**WHAT YOU WILL DO:** Copy out lines with the word "degrees" from the material that follows.

**DATA EXCERPTS:**
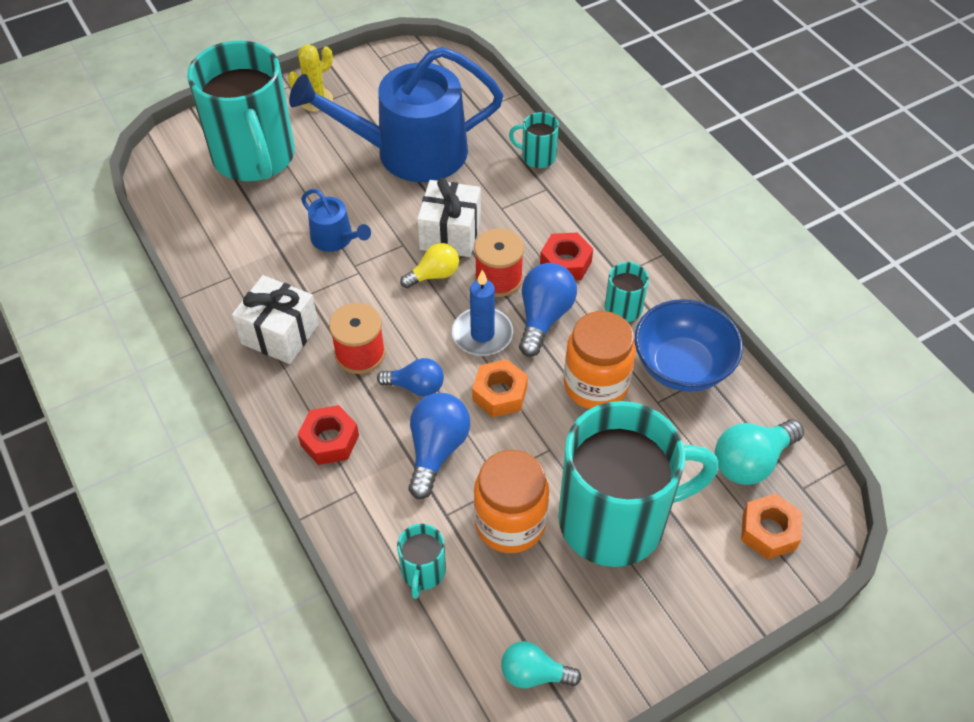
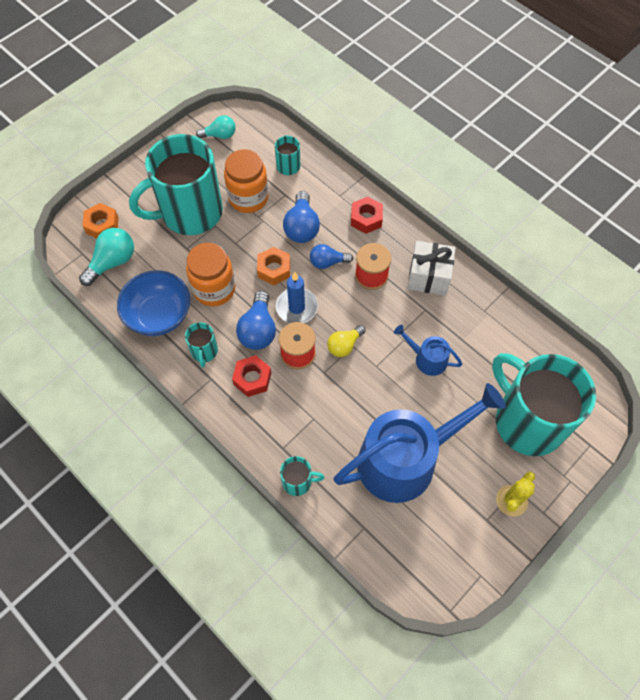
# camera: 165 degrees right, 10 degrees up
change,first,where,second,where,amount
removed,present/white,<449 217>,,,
...
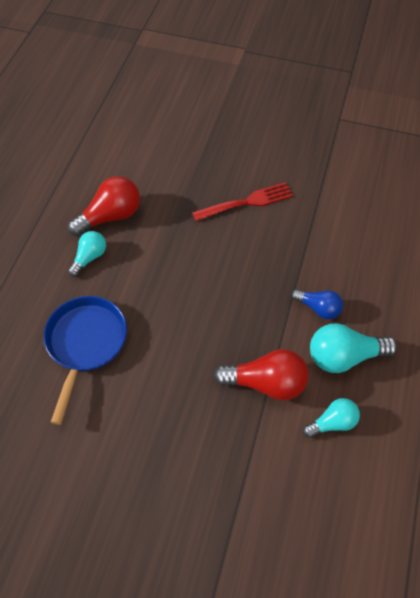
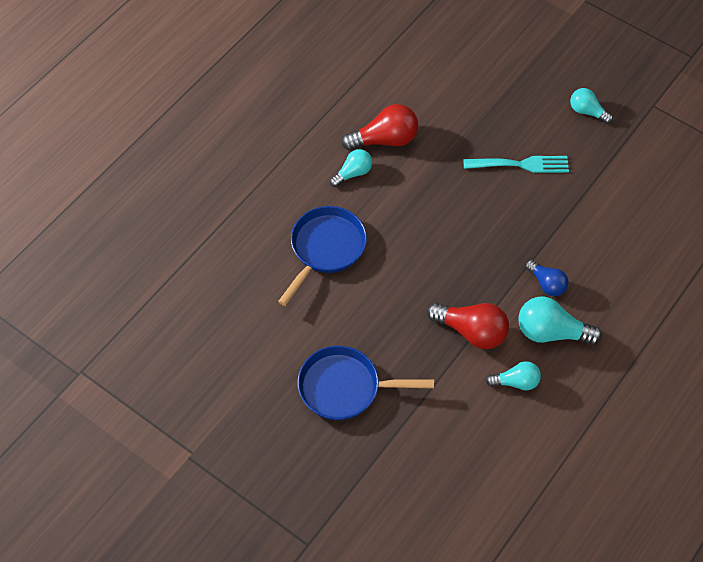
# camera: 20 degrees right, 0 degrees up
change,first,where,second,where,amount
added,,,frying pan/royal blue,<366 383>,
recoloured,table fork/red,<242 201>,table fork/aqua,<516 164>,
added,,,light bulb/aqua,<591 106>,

**EXERCISE RESULT:**
# camera: 165 degrees right, 10 degrees up
# camera: 20 degrees right, 0 degrees up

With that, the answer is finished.